* Exercise directions
Print out each entry below in full, exactly as given, excluding pictures.

(Records from a collection)

▽

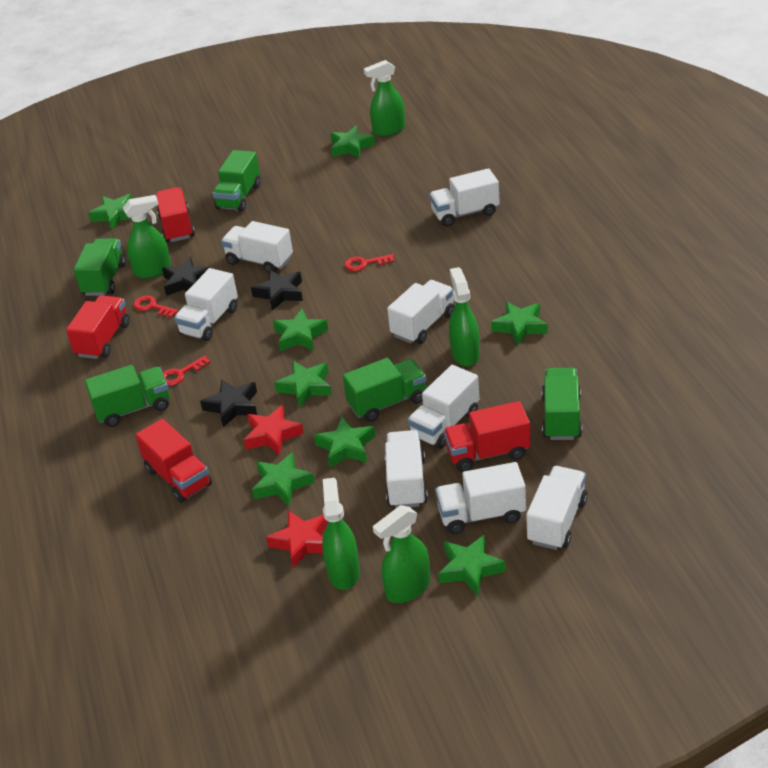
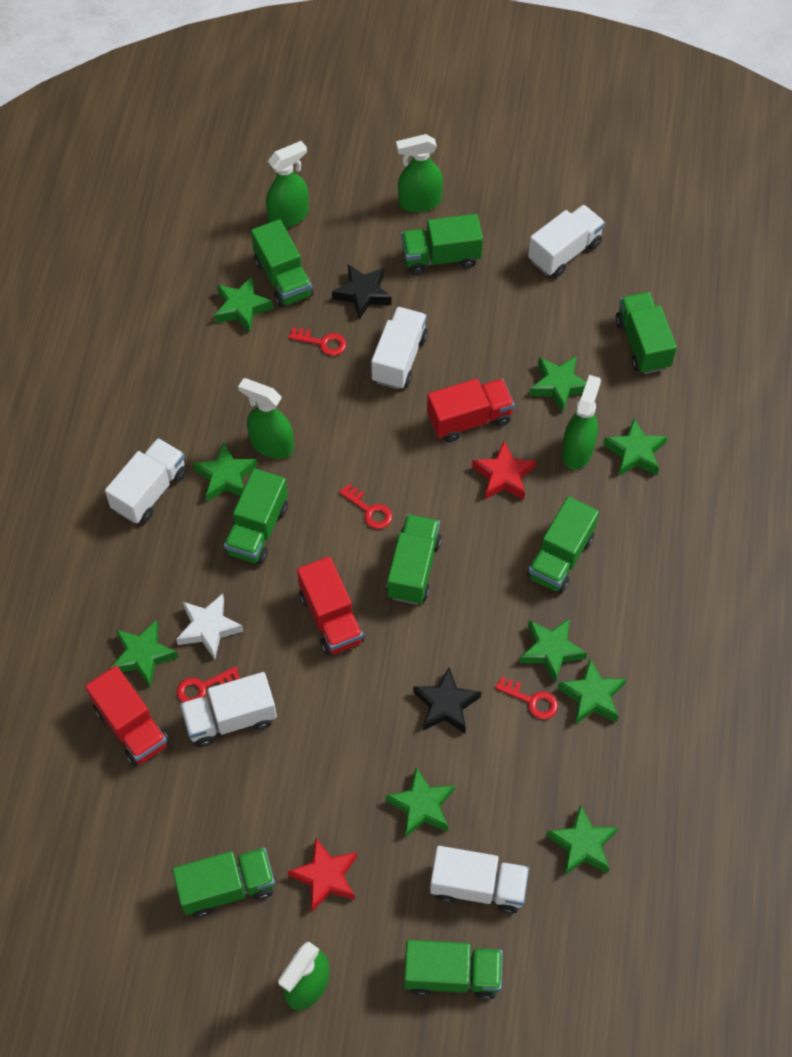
black star: 3 -> 2
green star: 8 -> 9
green truck: 5 -> 8
red key: 3 -> 4
red truck: 4 -> 3
white star: 0 -> 1
white truck: 8 -> 5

△

* Finished exercise
black star: 3 -> 2
green star: 8 -> 9
green truck: 5 -> 8
red key: 3 -> 4
red truck: 4 -> 3
white star: 0 -> 1
white truck: 8 -> 5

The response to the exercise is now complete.